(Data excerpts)
BEGIN

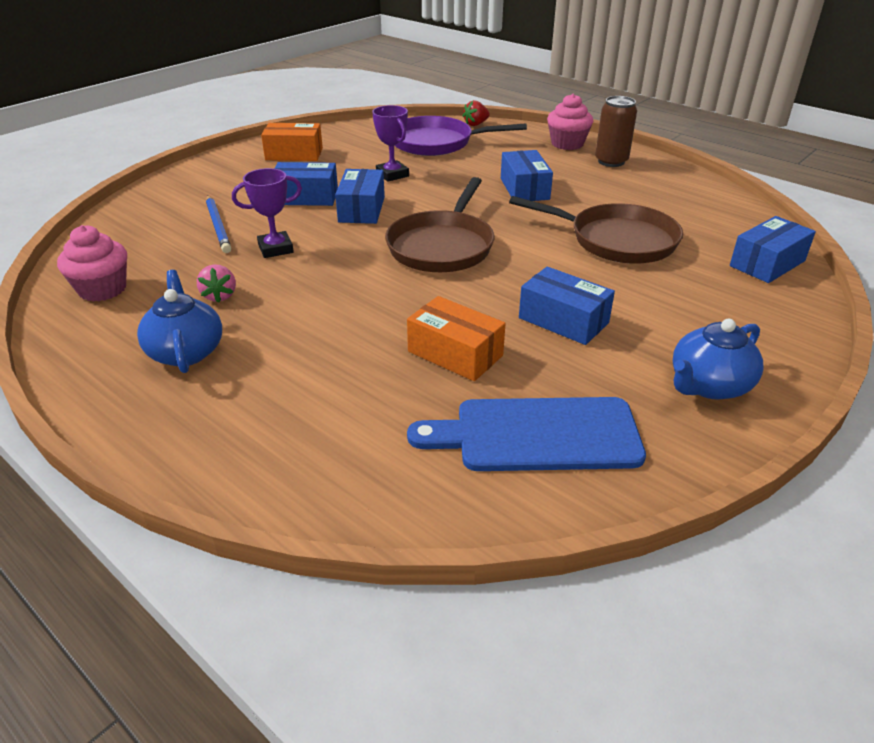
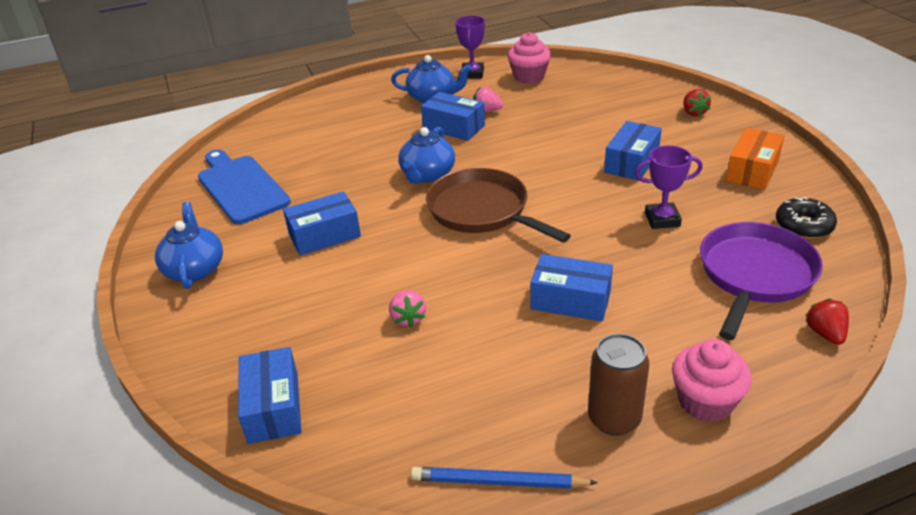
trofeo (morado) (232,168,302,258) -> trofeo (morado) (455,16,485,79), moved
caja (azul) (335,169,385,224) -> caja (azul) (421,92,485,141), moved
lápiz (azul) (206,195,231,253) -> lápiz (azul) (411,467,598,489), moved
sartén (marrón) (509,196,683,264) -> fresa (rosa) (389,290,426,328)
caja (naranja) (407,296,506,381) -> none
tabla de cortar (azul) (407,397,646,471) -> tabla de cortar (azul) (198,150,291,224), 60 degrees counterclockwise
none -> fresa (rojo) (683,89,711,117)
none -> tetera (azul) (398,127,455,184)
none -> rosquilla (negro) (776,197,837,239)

END

WHAT IS NEEDED — Show the lines of the records above that mention "moved".

OUTPUT FOR THIS TASK —
trofeo (morado) (232,168,302,258) -> trofeo (morado) (455,16,485,79), moved
caja (azul) (335,169,385,224) -> caja (azul) (421,92,485,141), moved
lápiz (azul) (206,195,231,253) -> lápiz (azul) (411,467,598,489), moved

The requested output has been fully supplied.